=== Begin Enclosure ===
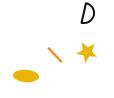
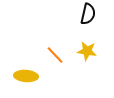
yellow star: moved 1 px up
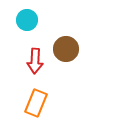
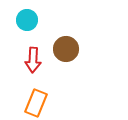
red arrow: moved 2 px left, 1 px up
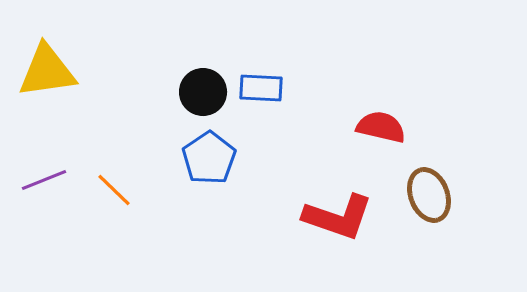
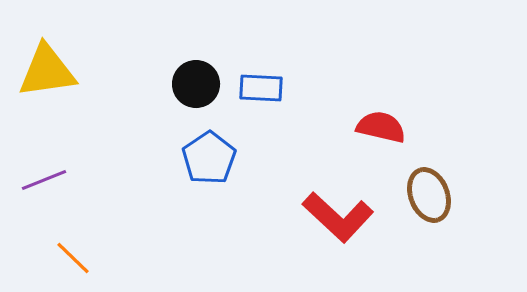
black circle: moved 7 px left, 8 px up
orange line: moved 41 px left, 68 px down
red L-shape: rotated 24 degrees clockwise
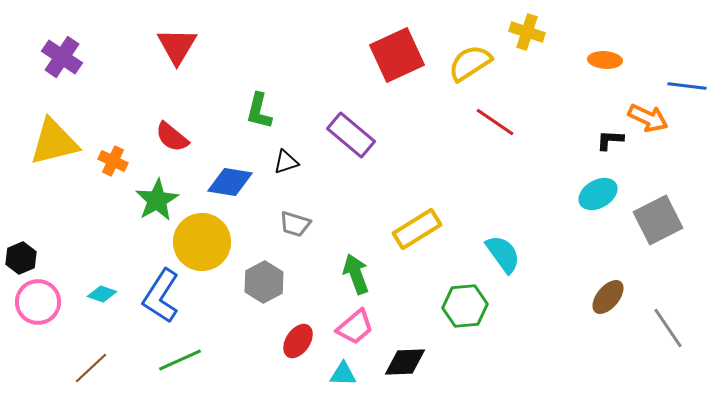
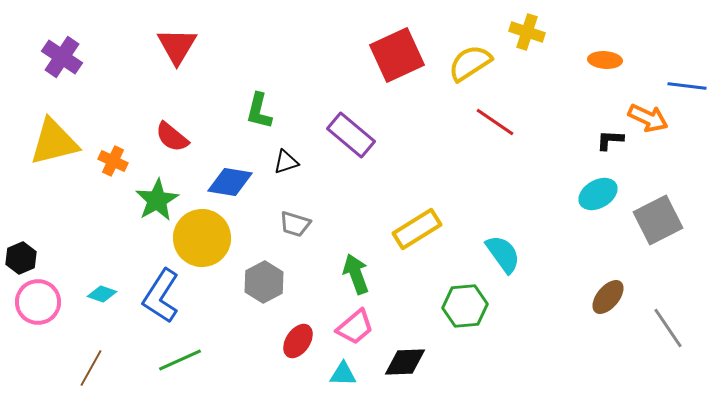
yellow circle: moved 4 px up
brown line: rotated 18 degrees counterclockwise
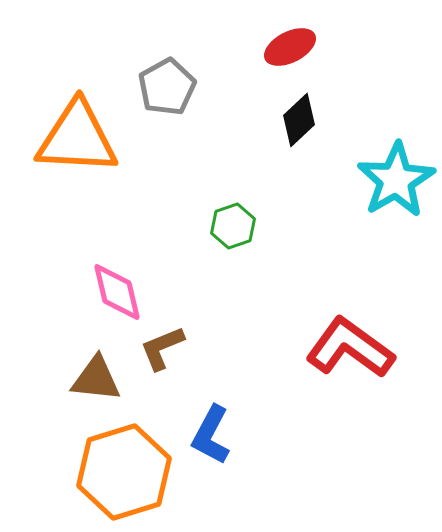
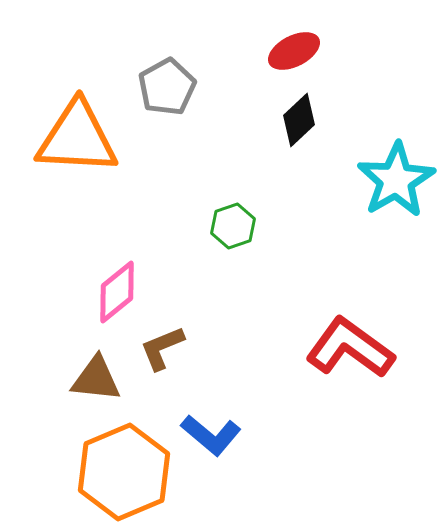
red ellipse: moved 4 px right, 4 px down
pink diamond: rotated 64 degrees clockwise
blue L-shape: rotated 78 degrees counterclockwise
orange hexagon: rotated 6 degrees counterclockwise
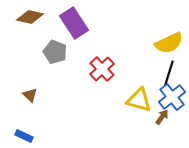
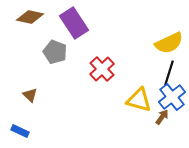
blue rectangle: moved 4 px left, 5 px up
=== End Enclosure ===
Exercise prompt: Repeat the material exactly, without images.

Finished exercise:
yellow star: moved 1 px up
red arrow: moved 2 px left, 1 px up
black circle: moved 7 px left, 8 px up
orange line: moved 41 px left, 68 px down
red L-shape: rotated 24 degrees clockwise
yellow circle: moved 4 px up
brown line: rotated 18 degrees counterclockwise
red ellipse: moved 4 px right, 4 px down
pink diamond: rotated 64 degrees clockwise
blue L-shape: rotated 78 degrees counterclockwise
orange hexagon: rotated 6 degrees counterclockwise
blue rectangle: moved 4 px left, 5 px up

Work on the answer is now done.